**The problem:**
Starting at the line that contains "black cross: (133, 104) -> (46, 58), moved", restate each line word for word through the final line of the data, keeping both ends.

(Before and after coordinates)
──────

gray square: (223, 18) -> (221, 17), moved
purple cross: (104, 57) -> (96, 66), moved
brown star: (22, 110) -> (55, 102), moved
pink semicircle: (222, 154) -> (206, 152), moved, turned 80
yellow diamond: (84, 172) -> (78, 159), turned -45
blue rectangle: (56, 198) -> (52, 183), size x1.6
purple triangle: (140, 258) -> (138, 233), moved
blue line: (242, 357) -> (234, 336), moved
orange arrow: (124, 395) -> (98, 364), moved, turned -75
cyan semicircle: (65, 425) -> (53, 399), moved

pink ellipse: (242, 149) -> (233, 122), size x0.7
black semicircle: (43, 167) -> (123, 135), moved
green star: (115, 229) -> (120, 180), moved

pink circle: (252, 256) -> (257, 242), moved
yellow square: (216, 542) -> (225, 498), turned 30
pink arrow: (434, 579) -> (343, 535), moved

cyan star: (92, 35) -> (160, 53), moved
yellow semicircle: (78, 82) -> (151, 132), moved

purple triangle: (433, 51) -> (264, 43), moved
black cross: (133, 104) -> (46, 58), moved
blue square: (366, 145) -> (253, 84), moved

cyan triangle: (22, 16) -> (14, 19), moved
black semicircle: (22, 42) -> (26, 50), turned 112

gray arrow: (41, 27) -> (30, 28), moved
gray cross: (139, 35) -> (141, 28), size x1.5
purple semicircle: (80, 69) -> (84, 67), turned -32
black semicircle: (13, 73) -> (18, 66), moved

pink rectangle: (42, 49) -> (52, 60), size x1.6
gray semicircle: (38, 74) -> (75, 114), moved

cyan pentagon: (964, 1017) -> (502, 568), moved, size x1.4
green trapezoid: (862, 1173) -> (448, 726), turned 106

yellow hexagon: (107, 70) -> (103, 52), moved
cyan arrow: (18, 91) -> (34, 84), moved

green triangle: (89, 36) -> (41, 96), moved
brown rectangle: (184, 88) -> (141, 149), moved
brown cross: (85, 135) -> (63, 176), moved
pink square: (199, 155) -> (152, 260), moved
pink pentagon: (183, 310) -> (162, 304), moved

──────

**Written answer:**
black cross: (133, 104) -> (46, 58), moved
blue square: (366, 145) -> (253, 84), moved

cyan triangle: (22, 16) -> (14, 19), moved
black semicircle: (22, 42) -> (26, 50), turned 112

gray arrow: (41, 27) -> (30, 28), moved
gray cross: (139, 35) -> (141, 28), size x1.5
purple semicircle: (80, 69) -> (84, 67), turned -32
black semicircle: (13, 73) -> (18, 66), moved

pink rectangle: (42, 49) -> (52, 60), size x1.6
gray semicircle: (38, 74) -> (75, 114), moved

cyan pentagon: (964, 1017) -> (502, 568), moved, size x1.4
green trapezoid: (862, 1173) -> (448, 726), turned 106

yellow hexagon: (107, 70) -> (103, 52), moved
cyan arrow: (18, 91) -> (34, 84), moved

green triangle: (89, 36) -> (41, 96), moved
brown rectangle: (184, 88) -> (141, 149), moved
brown cross: (85, 135) -> (63, 176), moved
pink square: (199, 155) -> (152, 260), moved
pink pentagon: (183, 310) -> (162, 304), moved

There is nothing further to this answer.